• [Problem requirements]: Below is some data. Retype exactly the lines starting at the one with "JP2 pin 1: IN1 -> none" and ending at the one with "TP3: none -> test point (IN1)".

• [Record excerpts]:
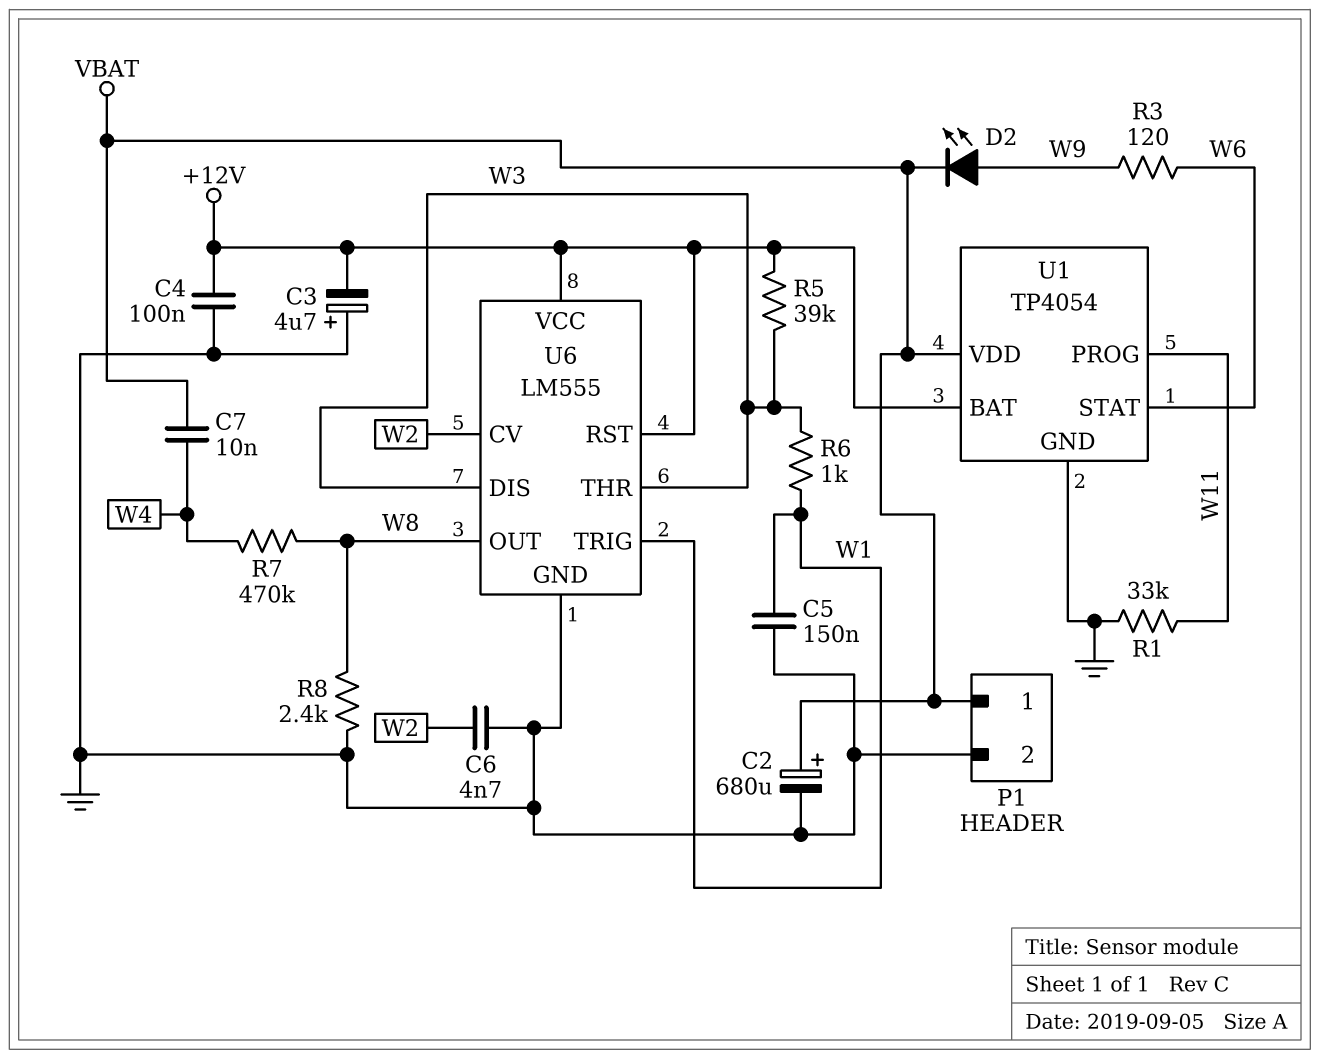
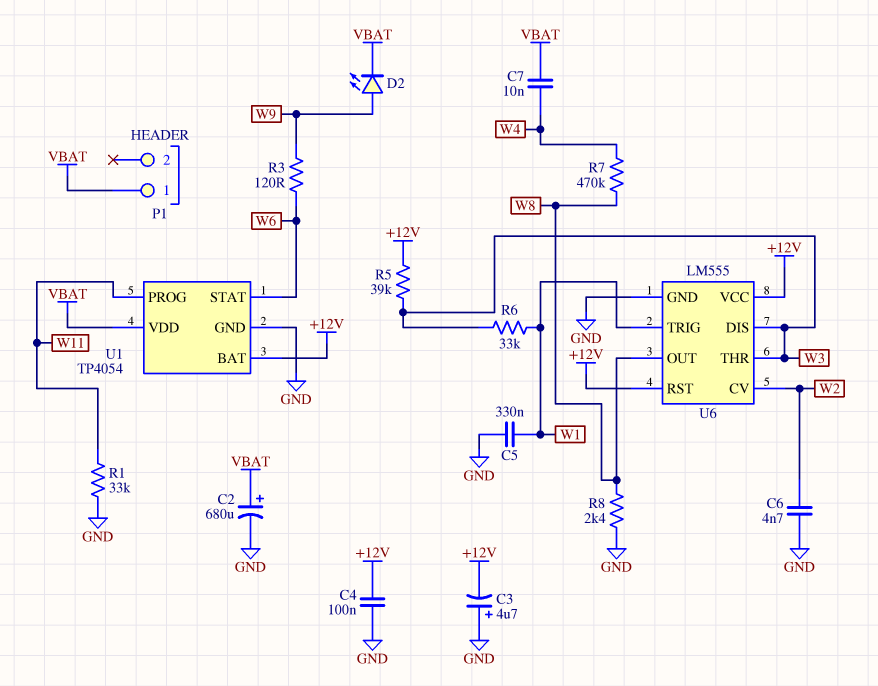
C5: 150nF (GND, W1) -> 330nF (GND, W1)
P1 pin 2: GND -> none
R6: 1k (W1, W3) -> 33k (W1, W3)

---

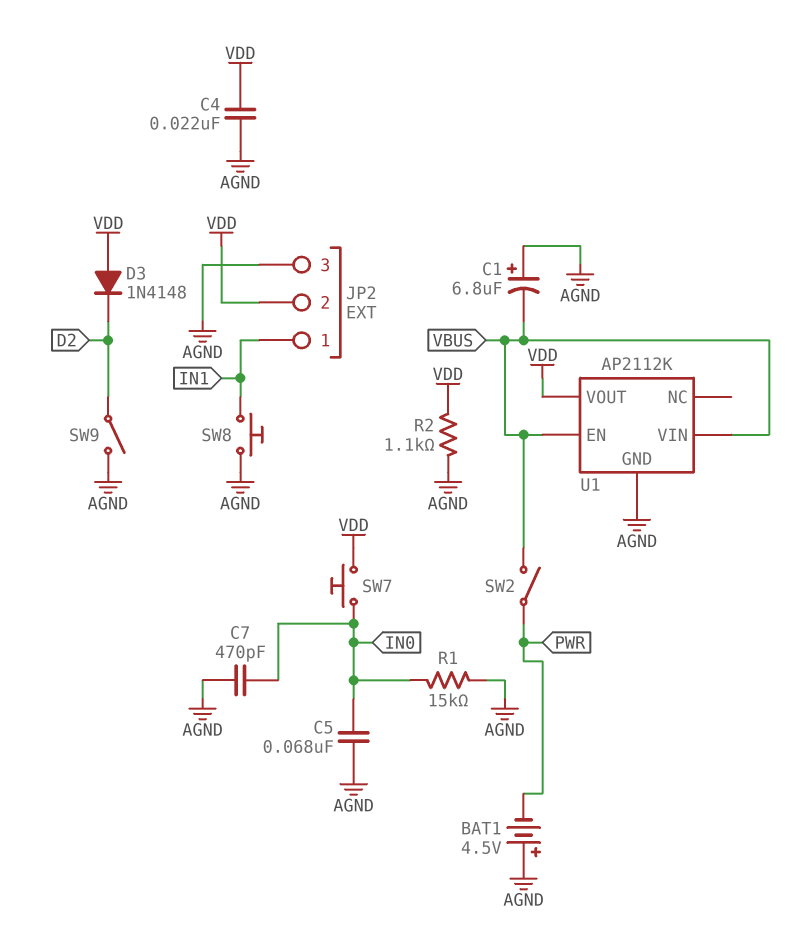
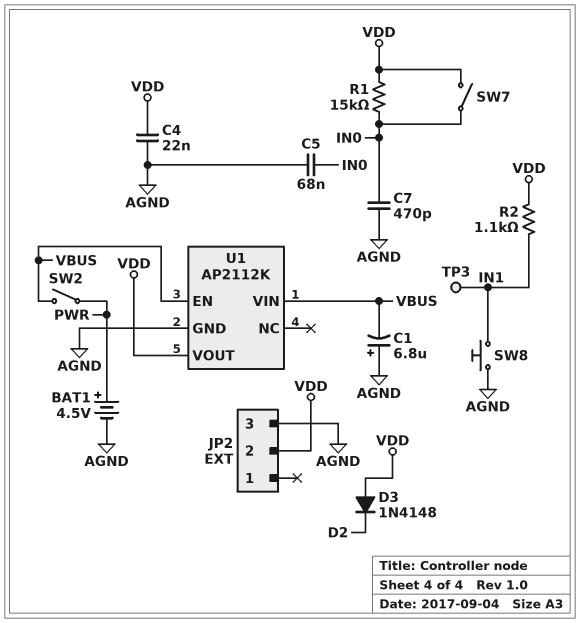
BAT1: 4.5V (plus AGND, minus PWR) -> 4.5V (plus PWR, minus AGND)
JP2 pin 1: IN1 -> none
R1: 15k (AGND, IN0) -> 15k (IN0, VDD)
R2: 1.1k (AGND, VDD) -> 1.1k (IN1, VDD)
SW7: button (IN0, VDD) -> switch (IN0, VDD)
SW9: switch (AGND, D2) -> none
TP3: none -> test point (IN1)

---

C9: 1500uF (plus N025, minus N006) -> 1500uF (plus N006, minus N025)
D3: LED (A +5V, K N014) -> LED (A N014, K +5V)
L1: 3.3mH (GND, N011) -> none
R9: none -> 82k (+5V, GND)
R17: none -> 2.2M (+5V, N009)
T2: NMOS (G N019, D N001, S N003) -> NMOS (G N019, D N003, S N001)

• [Response for this exercise]:
JP2 pin 1: IN1 -> none
R1: 15k (AGND, IN0) -> 15k (IN0, VDD)
R2: 1.1k (AGND, VDD) -> 1.1k (IN1, VDD)
SW7: button (IN0, VDD) -> switch (IN0, VDD)
SW9: switch (AGND, D2) -> none
TP3: none -> test point (IN1)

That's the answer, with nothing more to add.